Every entry below must be repeated exactly; skip the pictures.

Given information:
-- start --

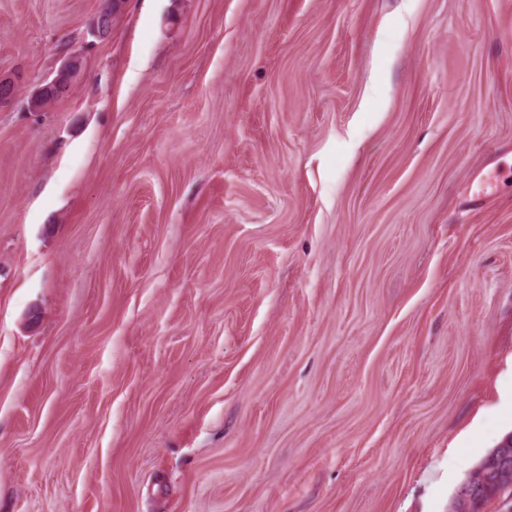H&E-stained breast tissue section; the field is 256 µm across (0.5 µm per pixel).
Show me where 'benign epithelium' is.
I'll return each instance as SVG.
<instances>
[{
	"label": "benign epithelium",
	"instance_id": "1",
	"mask_svg": "<svg viewBox=\"0 0 512 512\" xmlns=\"http://www.w3.org/2000/svg\"><path fill=\"white\" fill-rule=\"evenodd\" d=\"M126 0H102L91 26V35L97 39L109 36L105 19L123 12ZM83 55L66 54L59 66L28 97V108L41 111L39 98L43 90L53 84L57 87L72 86L84 74ZM18 93L17 81L0 74V104L11 102ZM512 485V444L504 443L494 449L487 461L475 470L471 478L463 482L452 498L451 512H481L488 491Z\"/></svg>",
	"mask_w": 512,
	"mask_h": 512
}]
</instances>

-- end --

Task answer:
H&E-stained breast tissue section; the field is 256 µm across (0.5 µm per pixel).
Show me where 'benign epithelium' is.
I'll return each instance as SVG.
<instances>
[{
	"label": "benign epithelium",
	"instance_id": "1",
	"mask_svg": "<svg viewBox=\"0 0 512 512\" xmlns=\"http://www.w3.org/2000/svg\"><path fill=\"white\" fill-rule=\"evenodd\" d=\"M126 0H102L91 26V35L97 39L109 36L105 19L123 12ZM83 55L66 54L59 66L28 97V108L41 111L39 98L43 90L53 84L57 87L72 86L84 74ZM18 93L17 81L0 74V104L11 102ZM512 485V444L504 443L494 449L487 461L475 470L471 478L463 482L452 498L451 512H481L488 491Z\"/></svg>",
	"mask_w": 512,
	"mask_h": 512
}]
</instances>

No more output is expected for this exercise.